Task description -> Copy every line of the records below that holds the word "white".

Extracted material ->
------------------------------------------------------------------------
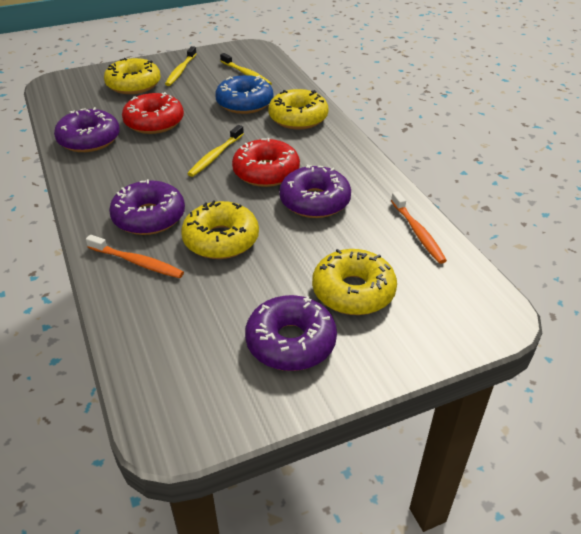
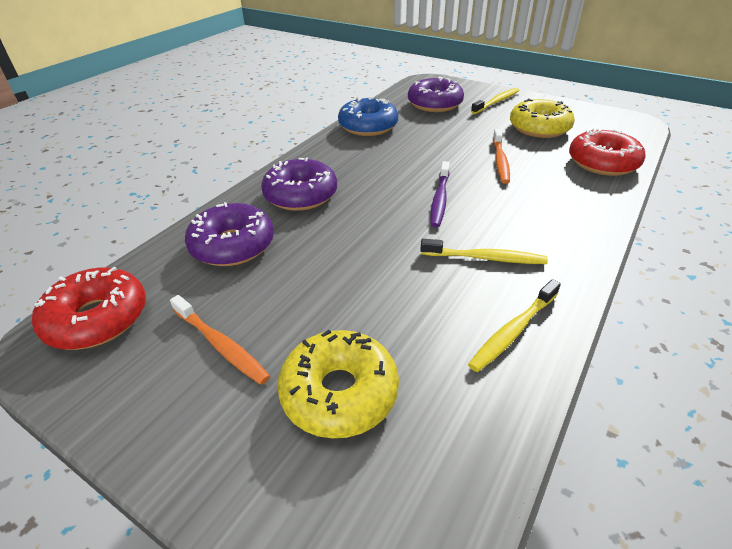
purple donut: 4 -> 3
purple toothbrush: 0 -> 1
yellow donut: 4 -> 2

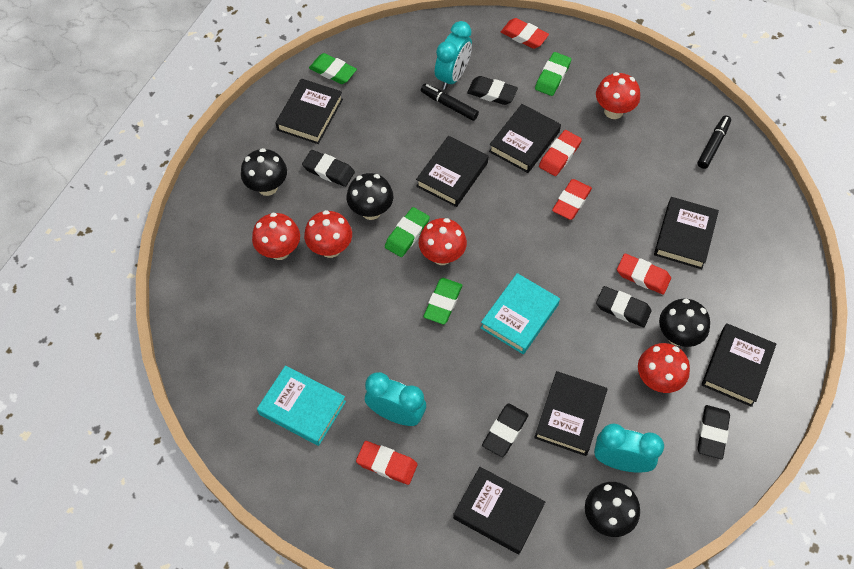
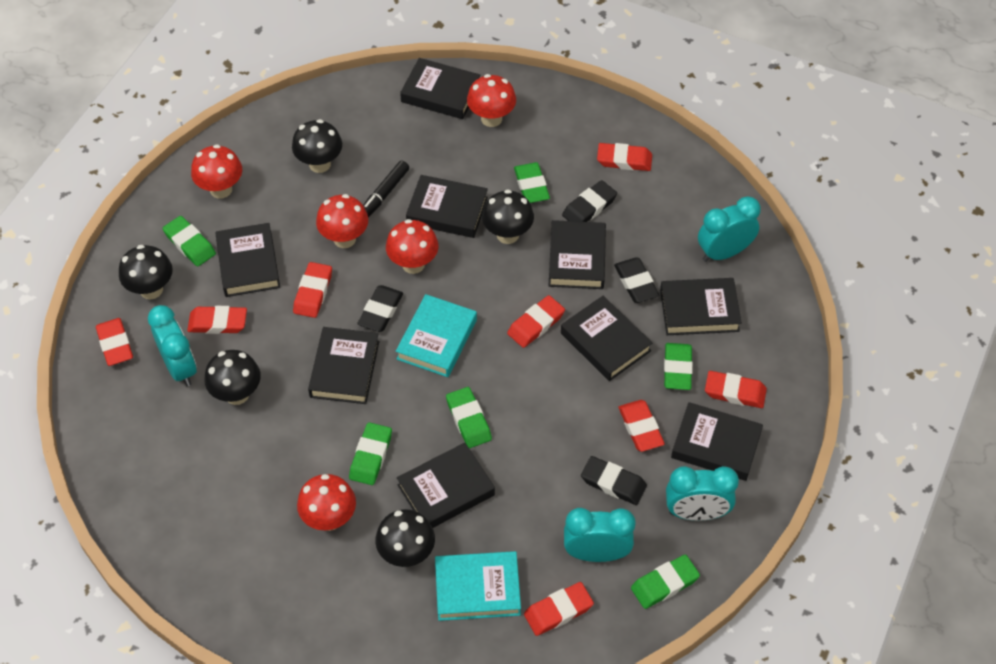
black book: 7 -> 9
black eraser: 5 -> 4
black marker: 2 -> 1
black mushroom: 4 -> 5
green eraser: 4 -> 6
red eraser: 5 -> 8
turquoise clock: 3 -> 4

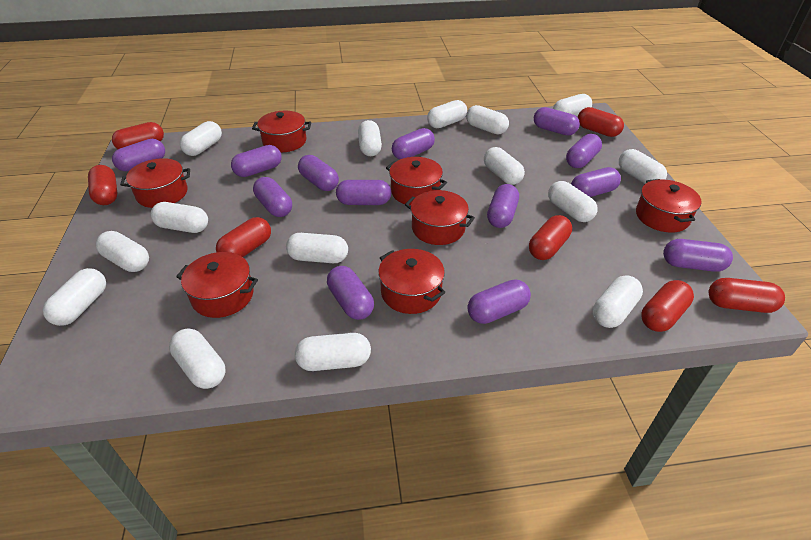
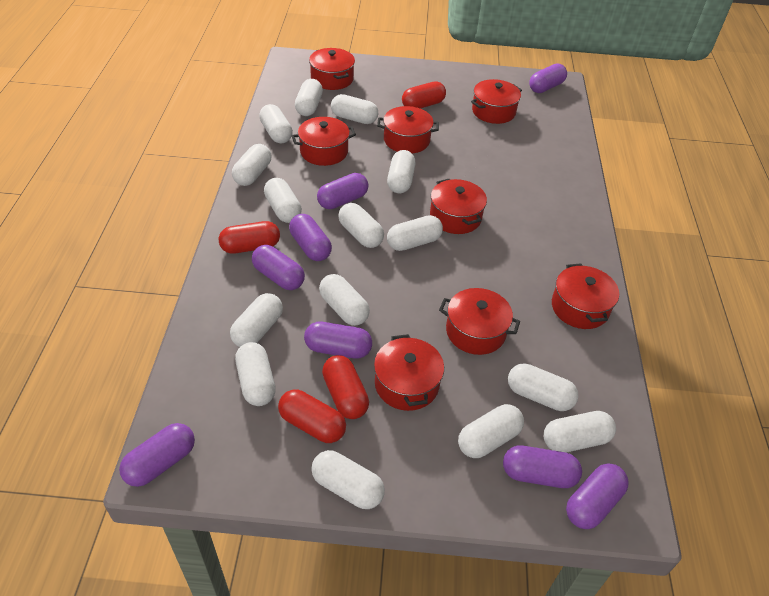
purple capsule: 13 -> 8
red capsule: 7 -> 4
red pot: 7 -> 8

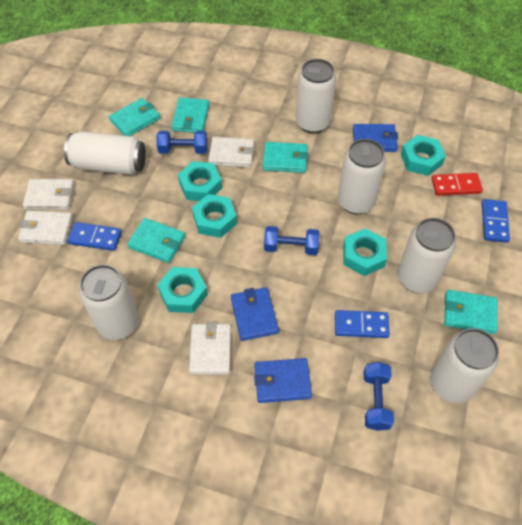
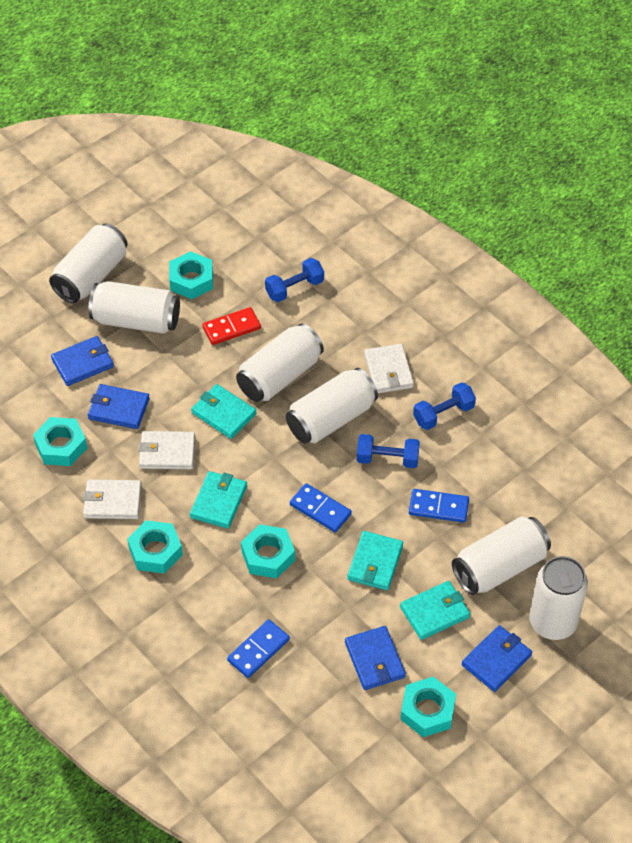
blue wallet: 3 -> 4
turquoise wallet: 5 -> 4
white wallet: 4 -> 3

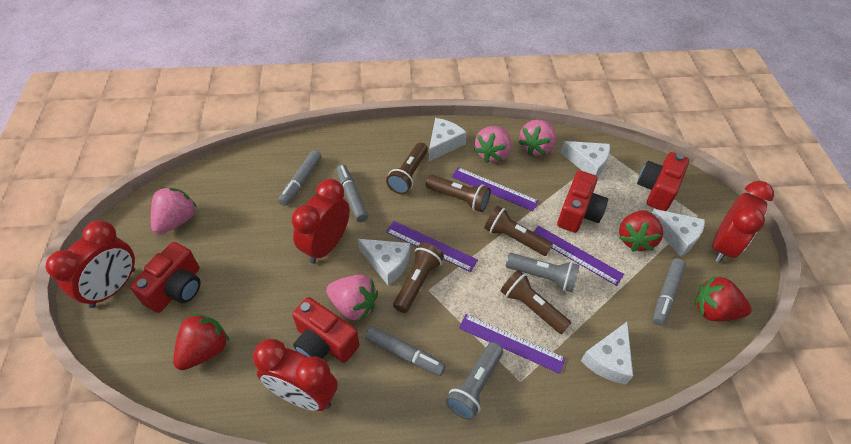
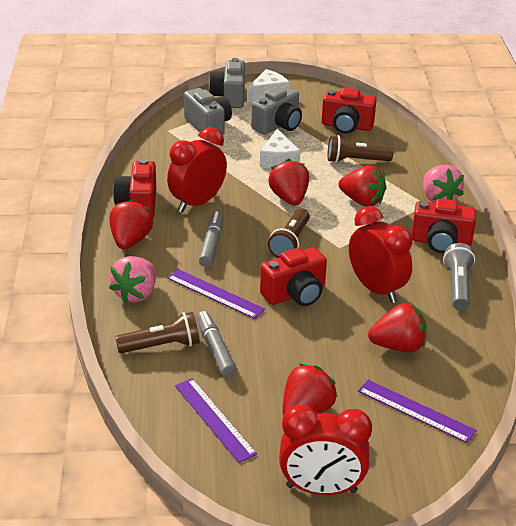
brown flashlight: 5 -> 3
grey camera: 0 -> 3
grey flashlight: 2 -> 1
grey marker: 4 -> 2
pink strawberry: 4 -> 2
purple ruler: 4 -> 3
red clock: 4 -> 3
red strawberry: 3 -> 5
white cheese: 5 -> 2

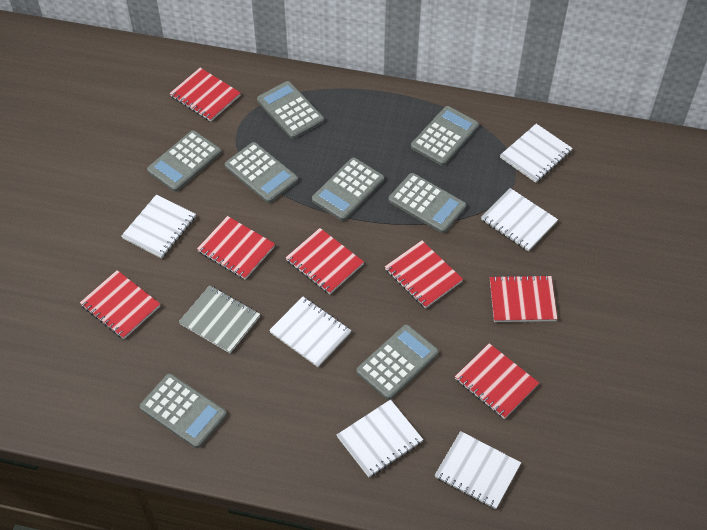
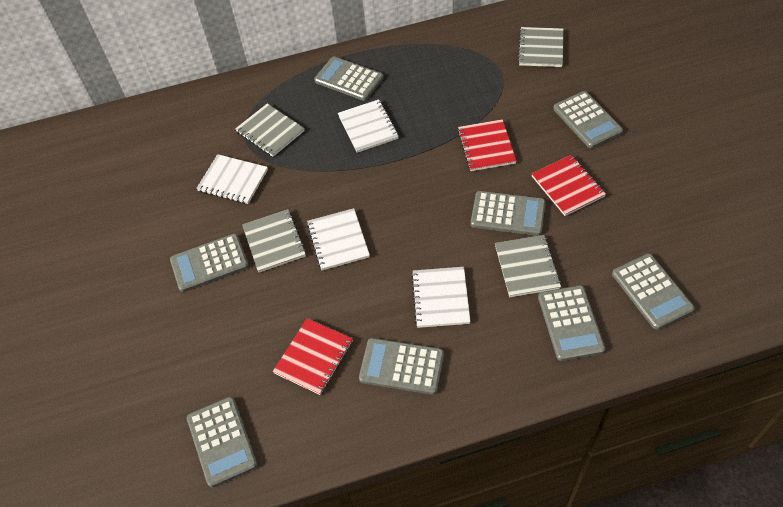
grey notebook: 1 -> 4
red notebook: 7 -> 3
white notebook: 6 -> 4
------------------------------------------------------------------------
Exercise answer ->
white wallet: 4 -> 3
white cheese: 5 -> 2
white notebook: 6 -> 4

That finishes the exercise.